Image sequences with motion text
--------------------

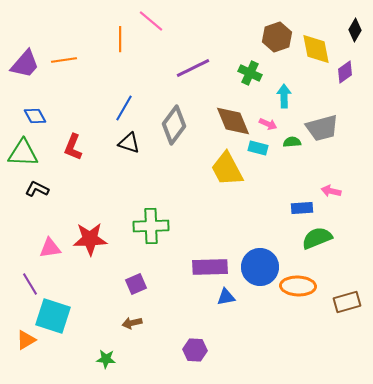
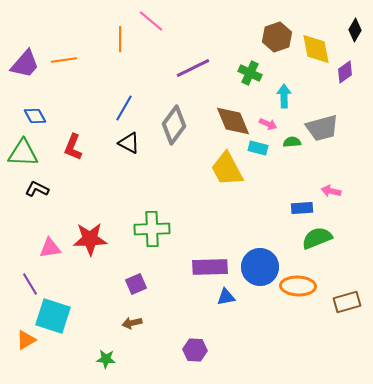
black triangle at (129, 143): rotated 10 degrees clockwise
green cross at (151, 226): moved 1 px right, 3 px down
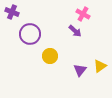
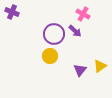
purple circle: moved 24 px right
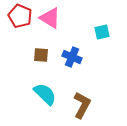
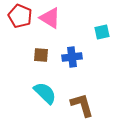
blue cross: rotated 30 degrees counterclockwise
cyan semicircle: moved 1 px up
brown L-shape: rotated 44 degrees counterclockwise
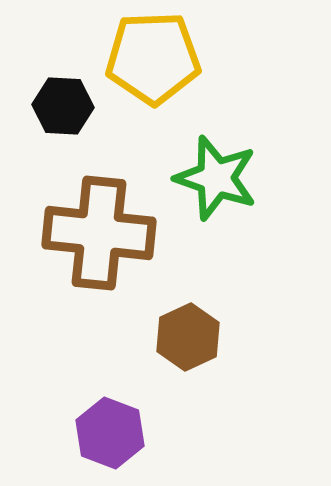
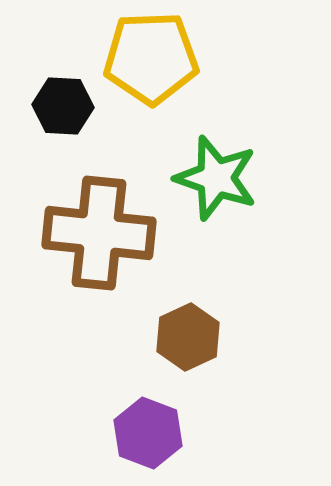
yellow pentagon: moved 2 px left
purple hexagon: moved 38 px right
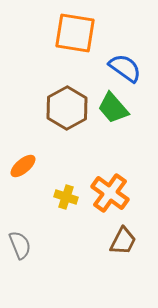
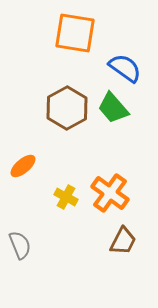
yellow cross: rotated 10 degrees clockwise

--------------------

## Exercise aim
The range runs from the line containing "brown L-shape: rotated" through the end of the entries; print those lines exactly and leave the pictures out.

## Output of the exercise
brown L-shape: rotated 44 degrees counterclockwise
yellow pentagon: moved 2 px left
purple hexagon: moved 38 px right
yellow cross: rotated 10 degrees clockwise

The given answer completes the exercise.